Provide again, from the entries below, every line from the one containing "KEYS pin K1: B3 -> A1" through the one containing "SD3 pin GND: GND -> 5V", exactly as written, and no other line.

STUDY MATERIAL:
-- Opening Marker --

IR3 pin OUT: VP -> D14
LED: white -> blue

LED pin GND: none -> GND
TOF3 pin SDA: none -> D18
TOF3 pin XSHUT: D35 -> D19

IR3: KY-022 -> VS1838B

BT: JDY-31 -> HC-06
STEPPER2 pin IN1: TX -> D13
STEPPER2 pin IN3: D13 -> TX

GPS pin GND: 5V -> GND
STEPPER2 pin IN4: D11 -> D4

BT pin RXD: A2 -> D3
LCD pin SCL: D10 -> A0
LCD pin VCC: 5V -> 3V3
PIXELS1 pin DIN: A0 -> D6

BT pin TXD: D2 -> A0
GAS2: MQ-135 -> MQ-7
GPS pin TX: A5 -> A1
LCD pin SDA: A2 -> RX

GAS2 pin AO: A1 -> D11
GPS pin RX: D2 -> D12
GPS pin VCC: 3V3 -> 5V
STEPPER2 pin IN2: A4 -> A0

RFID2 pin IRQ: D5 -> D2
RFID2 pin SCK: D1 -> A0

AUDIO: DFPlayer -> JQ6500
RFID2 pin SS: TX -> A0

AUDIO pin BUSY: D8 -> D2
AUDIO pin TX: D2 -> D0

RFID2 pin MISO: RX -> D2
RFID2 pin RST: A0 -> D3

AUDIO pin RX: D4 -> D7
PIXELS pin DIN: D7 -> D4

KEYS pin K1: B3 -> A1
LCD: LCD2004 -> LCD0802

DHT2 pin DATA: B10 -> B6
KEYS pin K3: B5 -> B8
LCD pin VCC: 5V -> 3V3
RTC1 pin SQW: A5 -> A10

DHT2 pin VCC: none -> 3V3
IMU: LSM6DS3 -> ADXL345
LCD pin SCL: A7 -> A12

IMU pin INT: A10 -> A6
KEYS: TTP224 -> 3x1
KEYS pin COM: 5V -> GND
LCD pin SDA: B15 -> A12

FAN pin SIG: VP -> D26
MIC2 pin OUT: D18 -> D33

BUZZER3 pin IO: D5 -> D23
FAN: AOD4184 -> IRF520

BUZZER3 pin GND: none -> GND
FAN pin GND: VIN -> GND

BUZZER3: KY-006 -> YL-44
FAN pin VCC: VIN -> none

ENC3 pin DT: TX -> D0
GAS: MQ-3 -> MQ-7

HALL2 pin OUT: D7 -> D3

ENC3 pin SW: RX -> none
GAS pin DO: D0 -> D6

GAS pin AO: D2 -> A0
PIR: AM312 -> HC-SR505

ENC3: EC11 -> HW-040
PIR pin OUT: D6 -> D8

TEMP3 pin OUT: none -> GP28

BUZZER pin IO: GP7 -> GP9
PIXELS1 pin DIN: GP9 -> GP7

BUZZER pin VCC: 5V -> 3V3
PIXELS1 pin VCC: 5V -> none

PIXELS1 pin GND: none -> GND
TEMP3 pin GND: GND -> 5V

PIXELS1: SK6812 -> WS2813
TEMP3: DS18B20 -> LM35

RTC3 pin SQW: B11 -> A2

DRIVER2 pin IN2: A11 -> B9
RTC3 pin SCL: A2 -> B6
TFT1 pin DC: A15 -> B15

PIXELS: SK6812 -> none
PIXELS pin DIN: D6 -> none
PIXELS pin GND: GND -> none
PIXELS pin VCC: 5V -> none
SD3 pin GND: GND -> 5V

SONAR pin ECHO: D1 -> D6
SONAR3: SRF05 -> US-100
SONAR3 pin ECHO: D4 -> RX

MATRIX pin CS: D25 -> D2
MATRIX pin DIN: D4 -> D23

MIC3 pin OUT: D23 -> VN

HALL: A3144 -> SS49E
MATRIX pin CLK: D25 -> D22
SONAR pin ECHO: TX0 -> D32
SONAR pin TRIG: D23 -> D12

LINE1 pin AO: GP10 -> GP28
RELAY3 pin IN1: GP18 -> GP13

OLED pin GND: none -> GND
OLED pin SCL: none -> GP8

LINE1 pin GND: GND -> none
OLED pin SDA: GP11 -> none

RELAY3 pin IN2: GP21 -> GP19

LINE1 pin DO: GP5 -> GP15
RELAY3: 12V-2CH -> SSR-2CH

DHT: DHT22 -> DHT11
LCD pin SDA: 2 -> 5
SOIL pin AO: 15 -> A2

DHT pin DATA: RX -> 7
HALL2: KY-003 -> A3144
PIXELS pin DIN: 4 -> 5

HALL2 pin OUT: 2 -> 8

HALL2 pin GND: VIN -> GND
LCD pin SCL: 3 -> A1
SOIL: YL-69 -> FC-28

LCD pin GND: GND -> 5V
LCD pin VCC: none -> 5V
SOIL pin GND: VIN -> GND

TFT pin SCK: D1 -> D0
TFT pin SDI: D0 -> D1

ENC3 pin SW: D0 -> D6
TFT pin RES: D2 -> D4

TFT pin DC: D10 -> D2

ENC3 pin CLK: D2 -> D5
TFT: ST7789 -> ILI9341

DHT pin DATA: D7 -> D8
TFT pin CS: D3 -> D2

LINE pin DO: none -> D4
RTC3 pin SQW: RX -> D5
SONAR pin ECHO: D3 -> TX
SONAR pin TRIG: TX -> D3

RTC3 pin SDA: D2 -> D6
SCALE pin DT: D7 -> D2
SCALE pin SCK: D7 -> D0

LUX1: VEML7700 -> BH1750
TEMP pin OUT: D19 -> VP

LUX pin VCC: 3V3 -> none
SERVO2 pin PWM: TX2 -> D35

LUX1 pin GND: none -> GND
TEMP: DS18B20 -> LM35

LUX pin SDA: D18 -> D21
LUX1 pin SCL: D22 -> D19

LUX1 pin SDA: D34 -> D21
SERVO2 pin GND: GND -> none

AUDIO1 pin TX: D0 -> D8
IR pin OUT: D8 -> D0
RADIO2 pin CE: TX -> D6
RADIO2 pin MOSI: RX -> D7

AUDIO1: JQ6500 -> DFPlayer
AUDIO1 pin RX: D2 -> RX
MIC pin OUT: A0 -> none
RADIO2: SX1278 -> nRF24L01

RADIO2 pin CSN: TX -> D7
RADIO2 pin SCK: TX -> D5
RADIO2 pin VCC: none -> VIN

-- Closing Marker --

TASK RESPONSE:
KEYS pin K1: B3 -> A1
LCD: LCD2004 -> LCD0802

DHT2 pin DATA: B10 -> B6
KEYS pin K3: B5 -> B8
LCD pin VCC: 5V -> 3V3
RTC1 pin SQW: A5 -> A10

DHT2 pin VCC: none -> 3V3
IMU: LSM6DS3 -> ADXL345
LCD pin SCL: A7 -> A12

IMU pin INT: A10 -> A6
KEYS: TTP224 -> 3x1
KEYS pin COM: 5V -> GND
LCD pin SDA: B15 -> A12

FAN pin SIG: VP -> D26
MIC2 pin OUT: D18 -> D33

BUZZER3 pin IO: D5 -> D23
FAN: AOD4184 -> IRF520

BUZZER3 pin GND: none -> GND
FAN pin GND: VIN -> GND

BUZZER3: KY-006 -> YL-44
FAN pin VCC: VIN -> none

ENC3 pin DT: TX -> D0
GAS: MQ-3 -> MQ-7

HALL2 pin OUT: D7 -> D3

ENC3 pin SW: RX -> none
GAS pin DO: D0 -> D6

GAS pin AO: D2 -> A0
PIR: AM312 -> HC-SR505

ENC3: EC11 -> HW-040
PIR pin OUT: D6 -> D8

TEMP3 pin OUT: none -> GP28

BUZZER pin IO: GP7 -> GP9
PIXELS1 pin DIN: GP9 -> GP7

BUZZER pin VCC: 5V -> 3V3
PIXELS1 pin VCC: 5V -> none

PIXELS1 pin GND: none -> GND
TEMP3 pin GND: GND -> 5V

PIXELS1: SK6812 -> WS2813
TEMP3: DS18B20 -> LM35

RTC3 pin SQW: B11 -> A2

DRIVER2 pin IN2: A11 -> B9
RTC3 pin SCL: A2 -> B6
TFT1 pin DC: A15 -> B15

PIXELS: SK6812 -> none
PIXELS pin DIN: D6 -> none
PIXELS pin GND: GND -> none
PIXELS pin VCC: 5V -> none
SD3 pin GND: GND -> 5V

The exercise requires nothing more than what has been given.